**MATERIAL PROVIDED:**
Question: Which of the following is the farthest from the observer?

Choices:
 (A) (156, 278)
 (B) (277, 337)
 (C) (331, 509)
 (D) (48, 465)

**GOAL OF THE EXERCISE:** Reproduce the lines above, substituting "viewer" for "observer" and leaving everything else unchanged.

**SOLVED PROBLEM:**
Question: Which of the following is the farthest from the viewer?

Choices:
 (A) (156, 278)
 (B) (277, 337)
 (C) (331, 509)
 (D) (48, 465)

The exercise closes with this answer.